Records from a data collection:
+ + + + +

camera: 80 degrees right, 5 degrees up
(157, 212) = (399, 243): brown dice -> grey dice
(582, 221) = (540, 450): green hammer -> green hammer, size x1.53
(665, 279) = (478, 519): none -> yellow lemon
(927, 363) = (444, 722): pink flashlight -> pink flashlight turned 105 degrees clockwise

+ + + + +

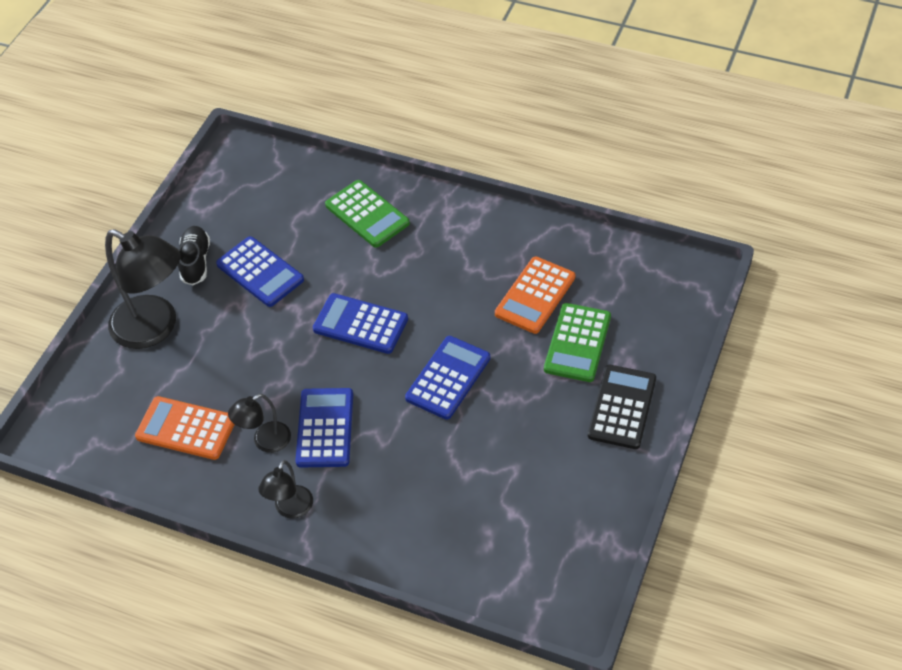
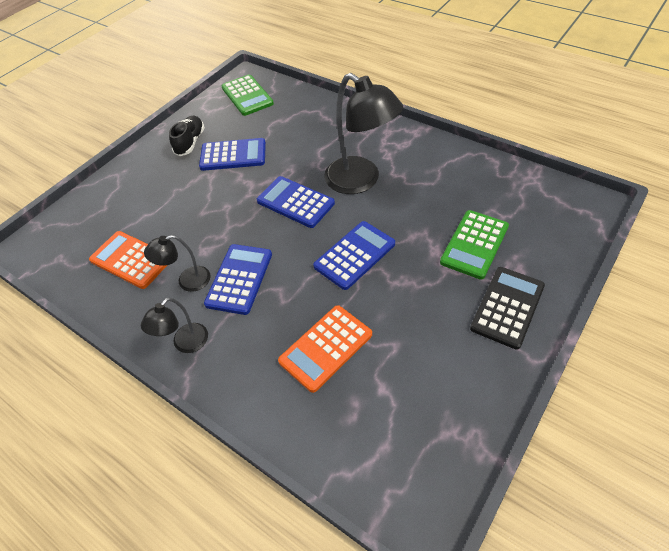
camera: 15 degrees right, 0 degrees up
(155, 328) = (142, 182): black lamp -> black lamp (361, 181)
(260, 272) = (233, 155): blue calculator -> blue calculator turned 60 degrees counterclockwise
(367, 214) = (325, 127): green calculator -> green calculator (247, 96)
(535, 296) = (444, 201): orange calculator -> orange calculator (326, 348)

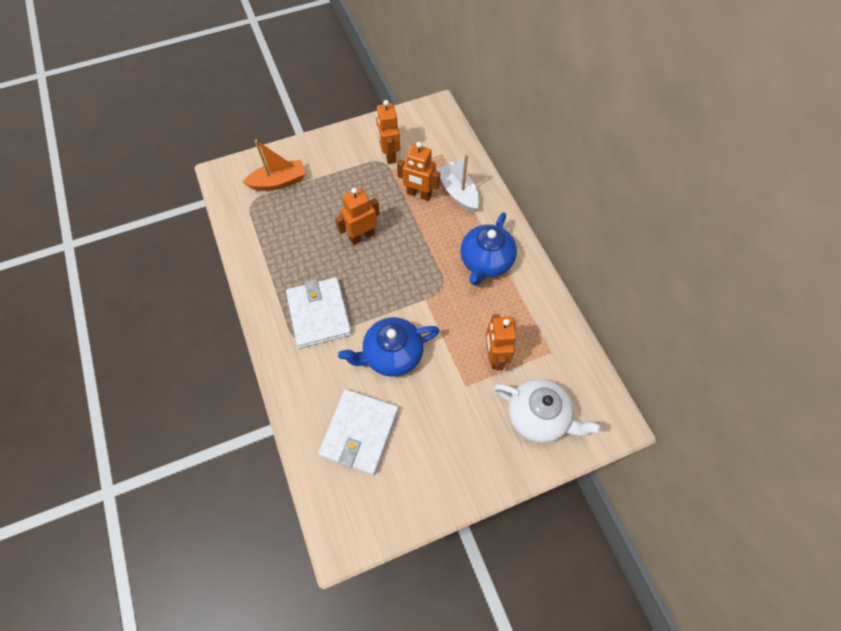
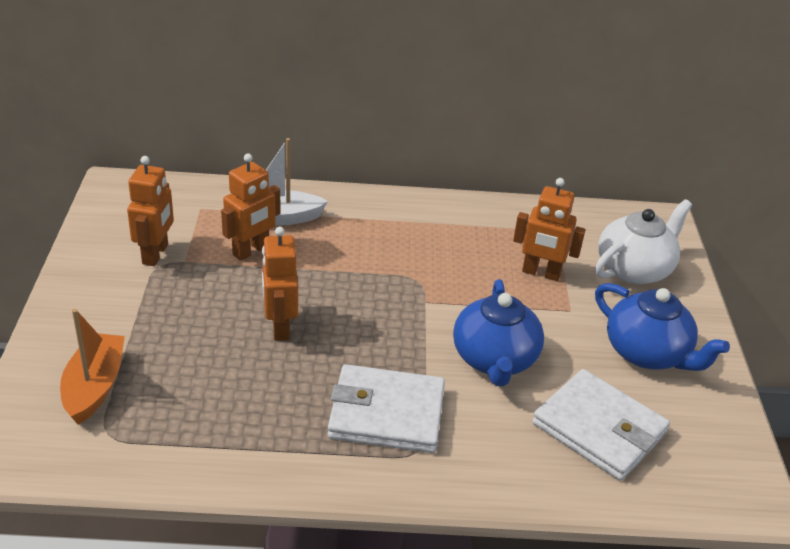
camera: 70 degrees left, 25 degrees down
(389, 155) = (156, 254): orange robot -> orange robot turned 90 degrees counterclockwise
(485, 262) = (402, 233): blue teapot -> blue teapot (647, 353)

+ + + + +

● **What to produce**
Reproduce exactly the lines above from the line with "(665, 279) = (478, 519): none -> yellow lemon" to the line with "(927, 363) = (444, 722): pink", including both, and add nothing.

● **Solution to this problem**
(665, 279) = (478, 519): none -> yellow lemon
(927, 363) = (444, 722): pink flashlight -> pink flashlight turned 105 degrees clockwise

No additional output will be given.